Work required:
Nothing other than an exact copy of the lines from the one containing "(121, 329) = (291, 154): pink" through the last line of the listing below should be written.

Information provided:
%%

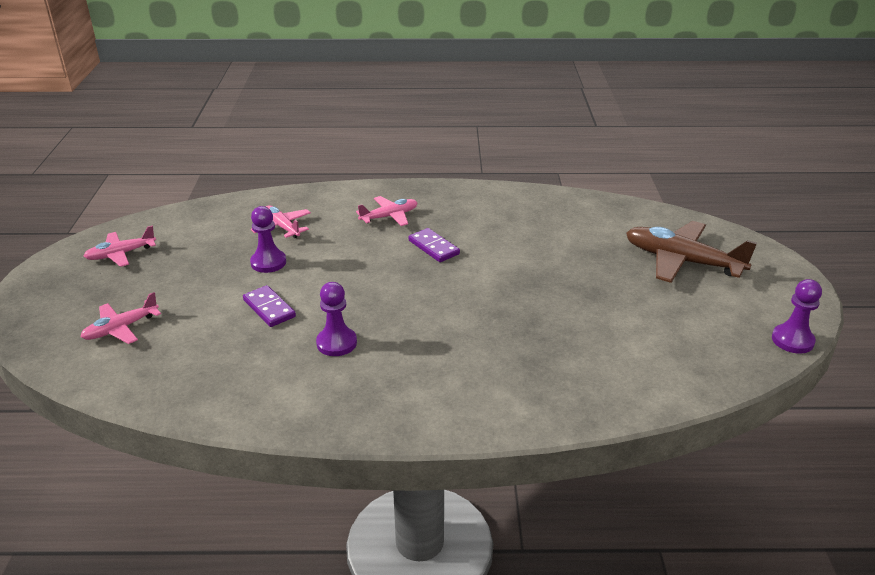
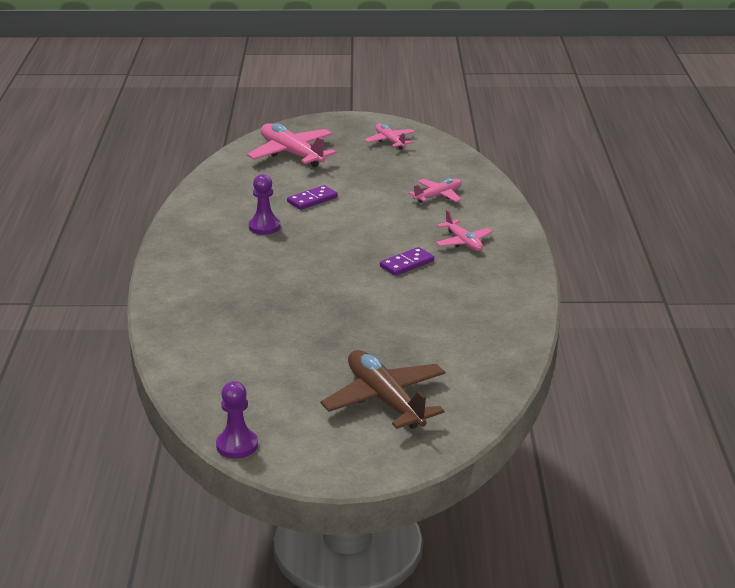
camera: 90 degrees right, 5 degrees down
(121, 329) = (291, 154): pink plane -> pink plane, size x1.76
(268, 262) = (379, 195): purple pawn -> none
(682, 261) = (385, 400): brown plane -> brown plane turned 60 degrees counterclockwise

%%

Exercise solution:
(121, 329) = (291, 154): pink plane -> pink plane, size x1.76
(268, 262) = (379, 195): purple pawn -> none
(682, 261) = (385, 400): brown plane -> brown plane turned 60 degrees counterclockwise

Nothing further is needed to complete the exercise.